*TASK TO CARRY OUT*
Only text is carried over. Reproduce the entries below exactly.
EXTRACTED DATA below:
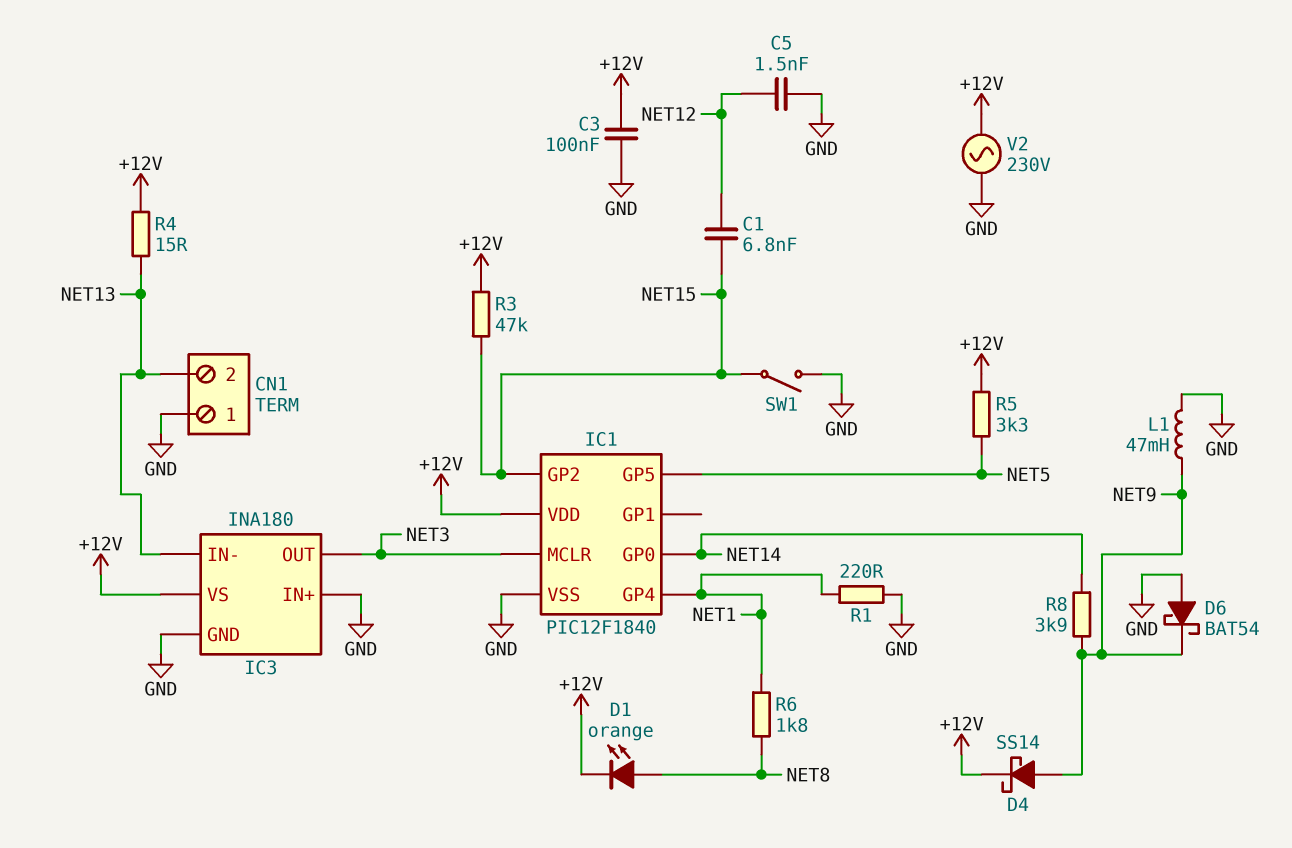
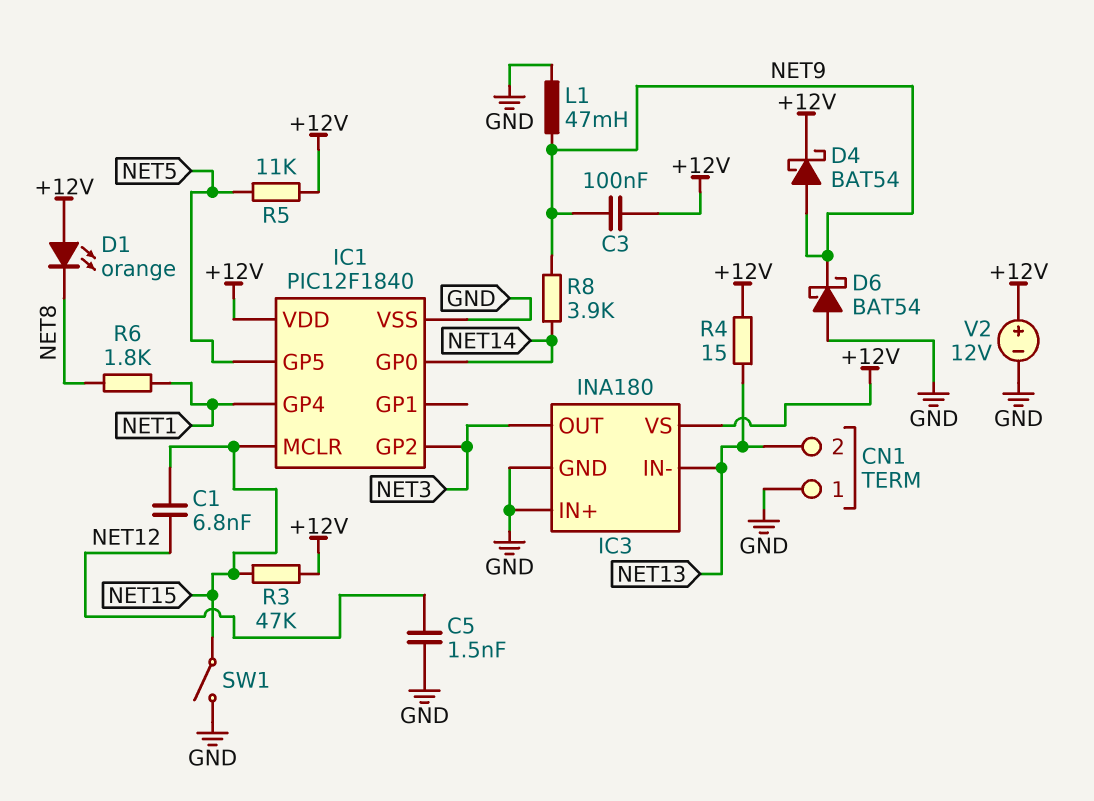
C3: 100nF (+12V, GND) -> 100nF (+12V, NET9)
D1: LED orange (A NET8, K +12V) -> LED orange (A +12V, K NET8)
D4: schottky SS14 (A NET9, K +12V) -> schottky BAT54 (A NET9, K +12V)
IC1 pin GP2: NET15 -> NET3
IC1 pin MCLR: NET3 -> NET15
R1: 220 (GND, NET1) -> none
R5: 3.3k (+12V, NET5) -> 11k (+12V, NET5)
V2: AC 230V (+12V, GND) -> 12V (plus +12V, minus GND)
End of EXTRACTED DATA.
*WRITTEN ANSWER*
C3: 100nF (+12V, GND) -> 100nF (+12V, NET9)
D1: LED orange (A NET8, K +12V) -> LED orange (A +12V, K NET8)
D4: schottky SS14 (A NET9, K +12V) -> schottky BAT54 (A NET9, K +12V)
IC1 pin GP2: NET15 -> NET3
IC1 pin MCLR: NET3 -> NET15
R1: 220 (GND, NET1) -> none
R5: 3.3k (+12V, NET5) -> 11k (+12V, NET5)
V2: AC 230V (+12V, GND) -> 12V (plus +12V, minus GND)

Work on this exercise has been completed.